--- RECORDS PROVIDED Enclosed Below ---

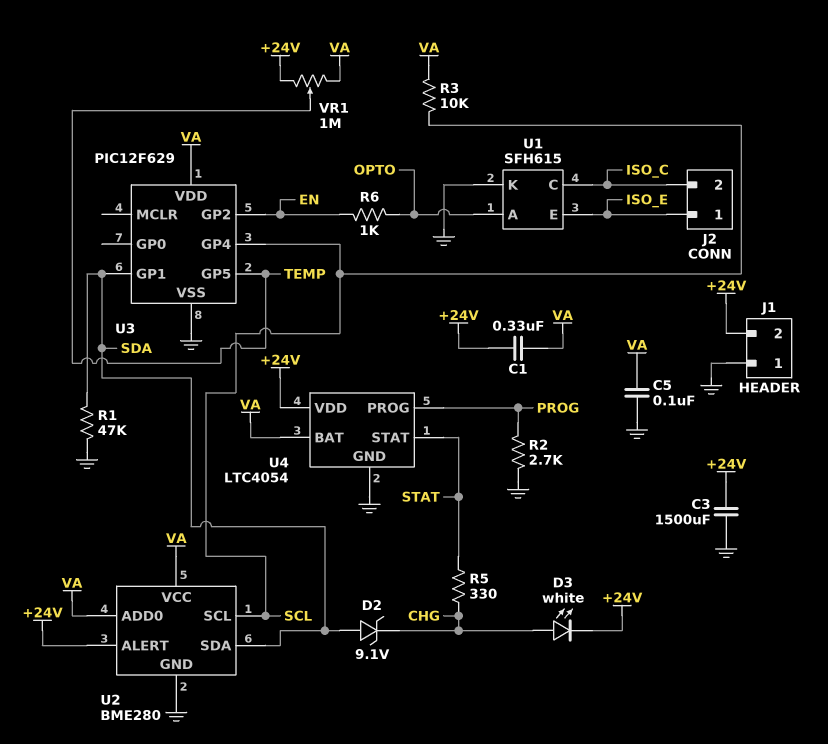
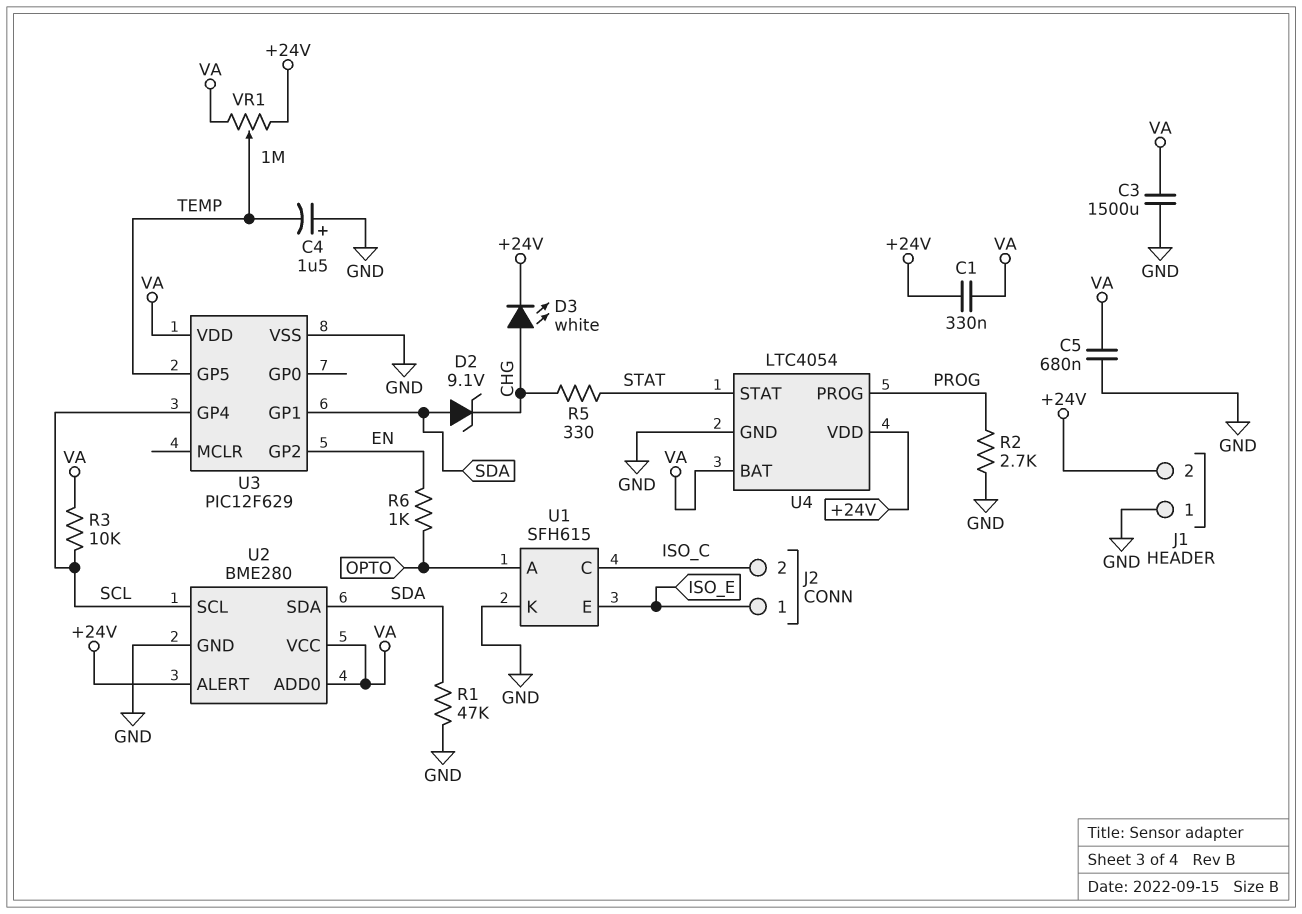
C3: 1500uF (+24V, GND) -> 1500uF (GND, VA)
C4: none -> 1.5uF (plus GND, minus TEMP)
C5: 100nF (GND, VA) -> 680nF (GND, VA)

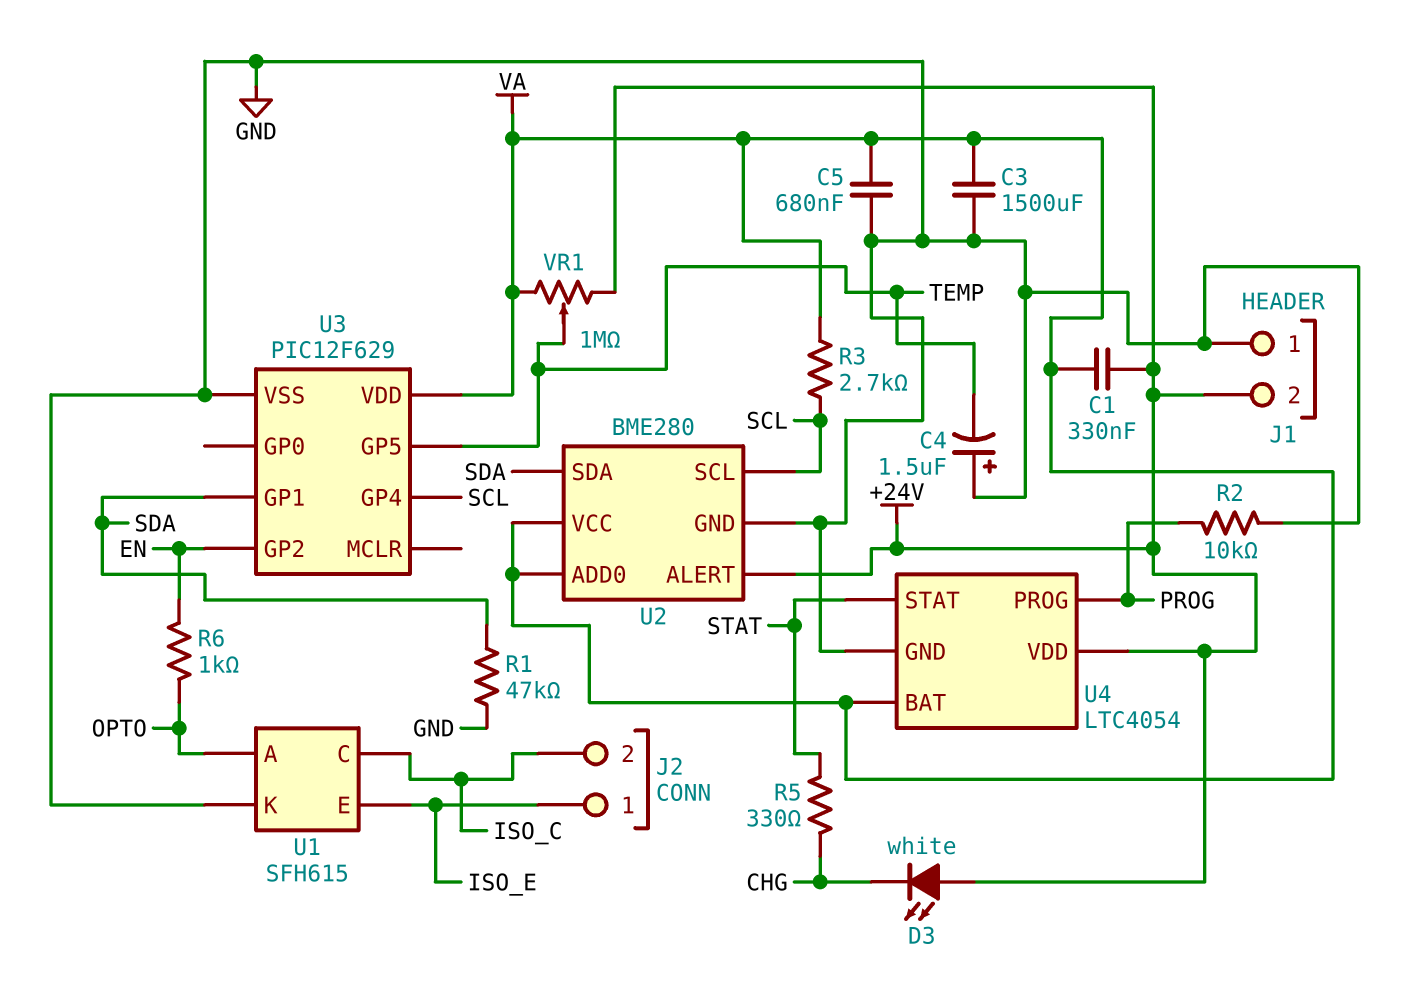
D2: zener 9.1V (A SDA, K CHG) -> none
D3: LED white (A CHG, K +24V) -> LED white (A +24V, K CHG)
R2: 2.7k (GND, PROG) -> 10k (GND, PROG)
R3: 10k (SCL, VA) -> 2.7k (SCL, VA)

--- End of Enclosed RECORDS PROVIDED ---
--- RECORDS PROVIDED Enclosed Below ---

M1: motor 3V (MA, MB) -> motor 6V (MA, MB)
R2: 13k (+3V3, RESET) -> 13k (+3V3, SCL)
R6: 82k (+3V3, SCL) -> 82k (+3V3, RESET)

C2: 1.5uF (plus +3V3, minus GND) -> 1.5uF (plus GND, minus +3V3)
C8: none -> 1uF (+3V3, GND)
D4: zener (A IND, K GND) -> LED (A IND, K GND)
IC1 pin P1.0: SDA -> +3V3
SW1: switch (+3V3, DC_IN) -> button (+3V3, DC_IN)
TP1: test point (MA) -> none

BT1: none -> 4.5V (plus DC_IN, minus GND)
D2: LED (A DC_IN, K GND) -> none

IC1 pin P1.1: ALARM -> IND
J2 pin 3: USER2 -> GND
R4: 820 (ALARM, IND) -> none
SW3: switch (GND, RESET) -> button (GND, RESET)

--- End of Enclosed RECORDS PROVIDED ---

**DIRECTIONS**
Retype only the lines above between the line with "J2 pin 3: USER2 -> GND" and the line with "SW3: switch (GND, RESET)", counting those two lines as well, and keep every character as it is.

**RESPONSE**
J2 pin 3: USER2 -> GND
R4: 820 (ALARM, IND) -> none
SW3: switch (GND, RESET) -> button (GND, RESET)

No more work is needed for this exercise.